** Exercise brief **
What is needed is the run of lines from the one with "appeared: banana (brown) <173, 151>" through the close of the data, set down exactly.

((

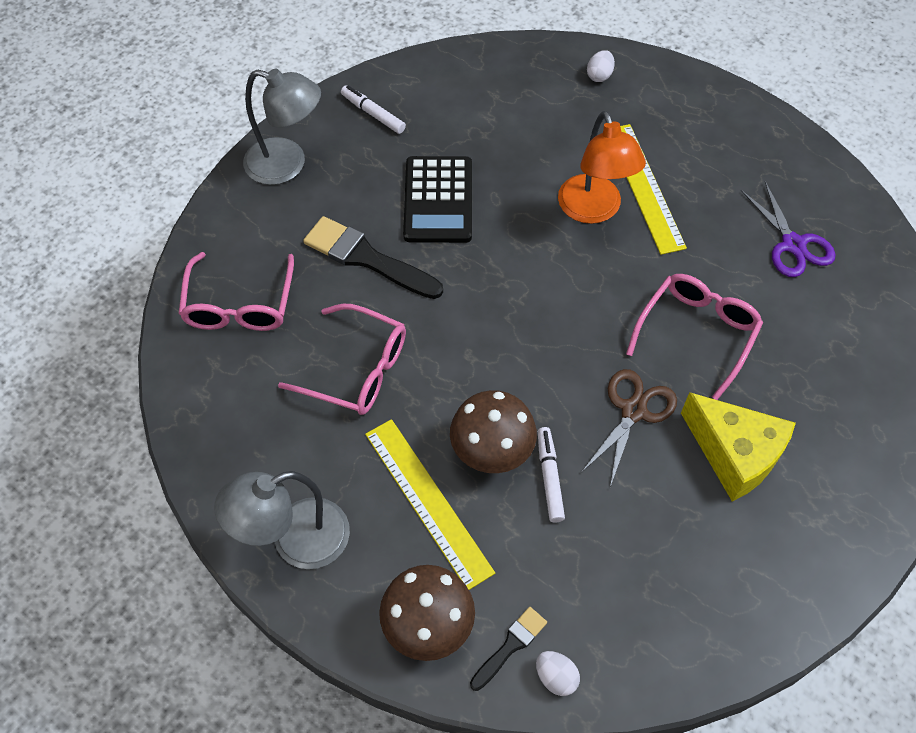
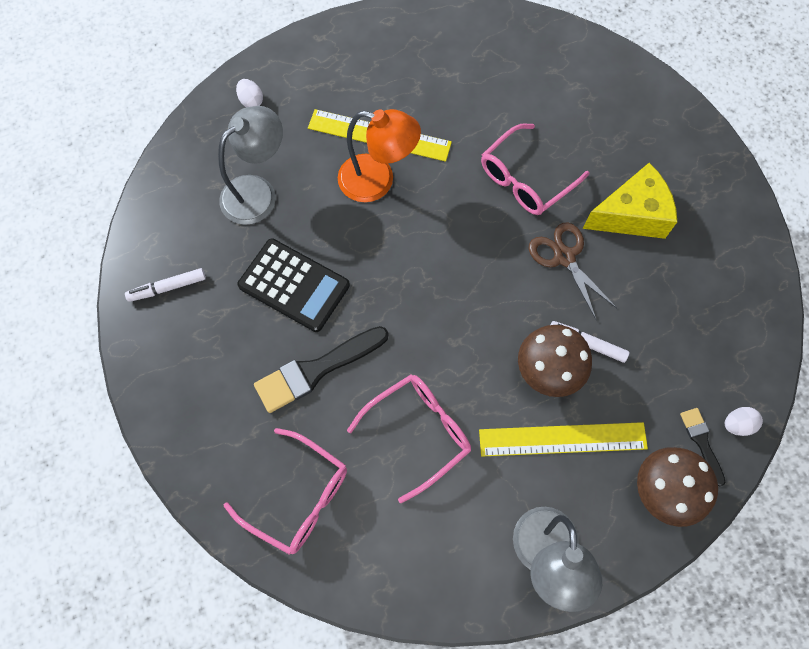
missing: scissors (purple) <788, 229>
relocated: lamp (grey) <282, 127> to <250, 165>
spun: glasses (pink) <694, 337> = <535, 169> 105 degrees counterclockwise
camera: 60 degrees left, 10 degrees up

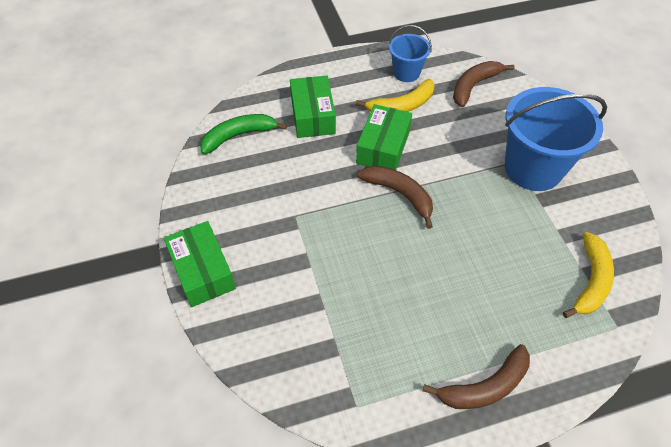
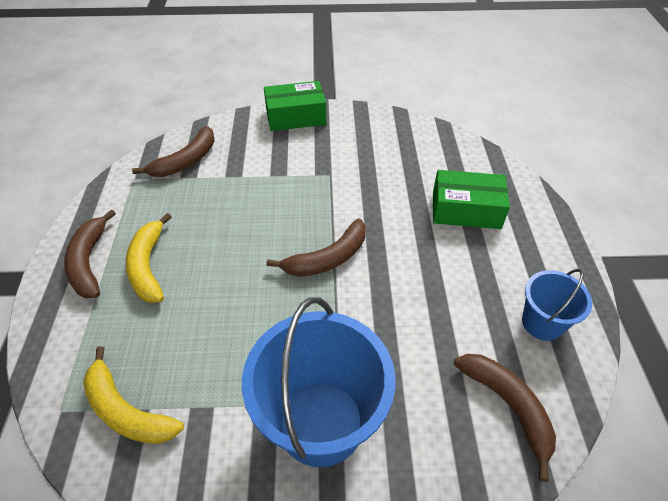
missing: box (green) <384, 137>; banana (green) <243, 134>
appeared: banana (brown) <173, 151>
relocated: banana (yellow) <395, 95> to <148, 258>
camera: 105 degrees right, 5 degrees down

))

** Task solution **
appeared: banana (brown) <173, 151>
relocated: banana (yellow) <395, 95> to <148, 258>
camera: 105 degrees right, 5 degrees down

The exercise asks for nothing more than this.